→ **Your task**
Copy all records verbatim.
[start]
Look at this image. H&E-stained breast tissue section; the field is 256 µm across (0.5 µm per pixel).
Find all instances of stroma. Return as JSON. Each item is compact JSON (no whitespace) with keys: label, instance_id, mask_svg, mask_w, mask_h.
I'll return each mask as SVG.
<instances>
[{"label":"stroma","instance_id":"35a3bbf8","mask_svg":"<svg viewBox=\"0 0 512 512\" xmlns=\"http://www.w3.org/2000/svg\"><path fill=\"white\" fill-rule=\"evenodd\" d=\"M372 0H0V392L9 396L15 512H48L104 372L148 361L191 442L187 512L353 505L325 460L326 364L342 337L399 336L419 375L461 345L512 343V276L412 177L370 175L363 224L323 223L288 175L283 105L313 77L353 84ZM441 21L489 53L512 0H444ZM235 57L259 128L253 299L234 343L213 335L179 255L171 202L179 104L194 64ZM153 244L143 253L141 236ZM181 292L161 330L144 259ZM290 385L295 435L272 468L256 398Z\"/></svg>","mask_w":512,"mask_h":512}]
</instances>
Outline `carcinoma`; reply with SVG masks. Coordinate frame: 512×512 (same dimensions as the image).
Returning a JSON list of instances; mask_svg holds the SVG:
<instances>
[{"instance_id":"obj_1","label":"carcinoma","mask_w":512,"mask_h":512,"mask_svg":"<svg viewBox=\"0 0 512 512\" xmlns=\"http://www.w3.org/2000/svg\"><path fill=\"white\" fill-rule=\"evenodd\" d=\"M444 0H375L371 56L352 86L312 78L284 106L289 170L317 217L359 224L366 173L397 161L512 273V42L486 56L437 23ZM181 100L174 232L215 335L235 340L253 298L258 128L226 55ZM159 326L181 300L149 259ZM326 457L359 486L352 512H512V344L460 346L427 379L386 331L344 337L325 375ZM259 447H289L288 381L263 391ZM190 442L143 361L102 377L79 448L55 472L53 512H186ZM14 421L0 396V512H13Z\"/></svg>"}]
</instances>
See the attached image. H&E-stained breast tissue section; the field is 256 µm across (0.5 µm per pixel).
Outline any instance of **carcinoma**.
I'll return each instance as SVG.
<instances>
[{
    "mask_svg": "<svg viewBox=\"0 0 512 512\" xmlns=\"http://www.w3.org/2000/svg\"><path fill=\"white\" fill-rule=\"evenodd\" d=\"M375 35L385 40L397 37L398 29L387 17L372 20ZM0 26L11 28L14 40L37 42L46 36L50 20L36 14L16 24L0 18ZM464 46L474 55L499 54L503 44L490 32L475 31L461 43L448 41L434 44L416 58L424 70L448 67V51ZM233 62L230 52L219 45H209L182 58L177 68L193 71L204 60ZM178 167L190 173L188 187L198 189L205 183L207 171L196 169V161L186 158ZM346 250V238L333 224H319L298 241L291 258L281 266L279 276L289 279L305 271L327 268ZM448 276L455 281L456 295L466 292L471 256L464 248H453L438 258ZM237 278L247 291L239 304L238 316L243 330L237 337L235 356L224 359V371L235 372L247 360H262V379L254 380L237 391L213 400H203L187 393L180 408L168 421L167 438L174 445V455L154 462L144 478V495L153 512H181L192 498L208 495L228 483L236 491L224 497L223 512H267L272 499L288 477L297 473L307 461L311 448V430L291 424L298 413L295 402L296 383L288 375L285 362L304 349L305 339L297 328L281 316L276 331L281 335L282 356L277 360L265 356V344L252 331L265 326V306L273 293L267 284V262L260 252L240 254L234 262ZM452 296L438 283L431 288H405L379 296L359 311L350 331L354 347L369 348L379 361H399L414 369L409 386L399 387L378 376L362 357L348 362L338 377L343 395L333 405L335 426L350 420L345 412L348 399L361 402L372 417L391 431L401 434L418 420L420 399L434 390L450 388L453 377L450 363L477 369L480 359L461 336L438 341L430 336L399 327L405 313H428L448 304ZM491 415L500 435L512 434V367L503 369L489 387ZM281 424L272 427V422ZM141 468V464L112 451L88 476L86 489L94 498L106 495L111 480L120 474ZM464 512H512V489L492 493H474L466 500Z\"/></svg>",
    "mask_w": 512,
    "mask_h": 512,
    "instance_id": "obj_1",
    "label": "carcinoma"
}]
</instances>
[end]
→ **Reply**
Look at this image. H&E-stained breast tissue section; the field is 256 µm across (0.5 µm per pixel).
Find all instances of stroma. Return as JSON. Each item is compact JSON (no whitespace) with keys: label, instance_id, mask_svg, mask_w, mask_h.
I'll return each mask as SVG.
<instances>
[{"label":"stroma","instance_id":"35a3bbf8","mask_svg":"<svg viewBox=\"0 0 512 512\" xmlns=\"http://www.w3.org/2000/svg\"><path fill=\"white\" fill-rule=\"evenodd\" d=\"M372 0H0V392L9 396L15 512H48L104 372L148 361L191 442L187 512L353 505L325 460L326 364L342 337L399 336L419 375L461 345L512 343V276L412 177L370 175L363 224L323 223L288 175L283 105L313 77L353 84ZM441 21L489 53L512 0H444ZM235 57L259 128L253 299L234 343L213 335L179 255L171 202L179 104L194 64ZM153 244L143 253L141 236ZM181 292L161 330L144 259ZM290 385L295 435L272 468L256 398Z\"/></svg>","mask_w":512,"mask_h":512}]
</instances>
Outline `carcinoma`; reply with SVG masks. Coordinate frame: 512×512 (same dimensions as the image).
Returning a JSON list of instances; mask_svg holds the SVG:
<instances>
[{"instance_id":"obj_1","label":"carcinoma","mask_w":512,"mask_h":512,"mask_svg":"<svg viewBox=\"0 0 512 512\" xmlns=\"http://www.w3.org/2000/svg\"><path fill=\"white\" fill-rule=\"evenodd\" d=\"M444 0H375L371 56L352 86L312 78L284 106L289 170L317 217L359 224L366 173L397 161L512 273V42L486 56L437 23ZM181 100L174 232L215 335L235 340L253 298L258 128L226 55ZM159 326L181 300L149 259ZM326 457L359 486L352 512H512V344L460 346L427 379L386 331L344 337L325 375ZM259 447H289L288 381L263 391ZM190 442L143 361L102 377L79 448L55 472L53 512H186ZM14 421L0 396V512H13Z\"/></svg>"}]
</instances>
See the attached image. H&E-stained breast tissue section; the field is 256 µm across (0.5 µm per pixel).
Outline any instance of **carcinoma**.
I'll return each instance as SVG.
<instances>
[{
    "mask_svg": "<svg viewBox=\"0 0 512 512\" xmlns=\"http://www.w3.org/2000/svg\"><path fill=\"white\" fill-rule=\"evenodd\" d=\"M375 35L385 40L397 37L398 29L387 17L372 20ZM0 26L11 28L14 40L37 42L46 36L50 20L36 14L16 24L0 18ZM464 46L474 55L499 54L503 44L490 32L475 31L461 43L448 41L434 44L416 58L424 70L448 67V51ZM233 62L230 52L219 45H209L182 58L177 68L193 71L204 60ZM178 167L190 173L188 187L198 189L205 183L207 171L196 169V161L186 158ZM346 250V238L333 224H319L298 241L291 258L281 266L279 276L289 279L305 271L327 268ZM448 276L455 281L456 295L466 292L471 256L464 248H453L438 258ZM237 278L247 291L239 304L238 316L243 330L237 337L235 356L224 359V371L235 372L247 360H262V379L254 380L237 391L213 400H203L187 393L180 408L168 421L167 438L174 445V455L154 462L144 478V495L153 512H181L192 498L208 495L228 483L236 491L224 497L223 512H267L272 499L288 477L297 473L307 461L311 448V430L291 424L298 413L295 402L296 383L288 375L285 362L304 349L305 339L297 328L281 316L276 331L281 335L282 356L277 360L265 356V344L252 331L265 326V306L273 293L267 284V262L260 252L240 254L234 262ZM452 296L438 283L431 288H405L379 296L359 311L350 331L354 347L369 348L379 361H399L414 369L409 386L399 387L378 376L362 357L348 362L338 377L343 395L333 405L335 426L350 420L345 412L348 399L361 402L372 417L391 431L401 434L418 420L420 399L434 390L450 388L453 377L450 363L477 369L480 359L461 336L438 341L430 336L399 327L405 313H428L448 304ZM491 415L500 435L512 434V367L503 369L489 387ZM281 424L272 427V422ZM141 468V464L112 451L88 476L86 489L94 498L106 495L111 480L120 474ZM464 512H512V489L492 493H474L466 500Z\"/></svg>",
    "mask_w": 512,
    "mask_h": 512,
    "instance_id": "obj_1",
    "label": "carcinoma"
}]
</instances>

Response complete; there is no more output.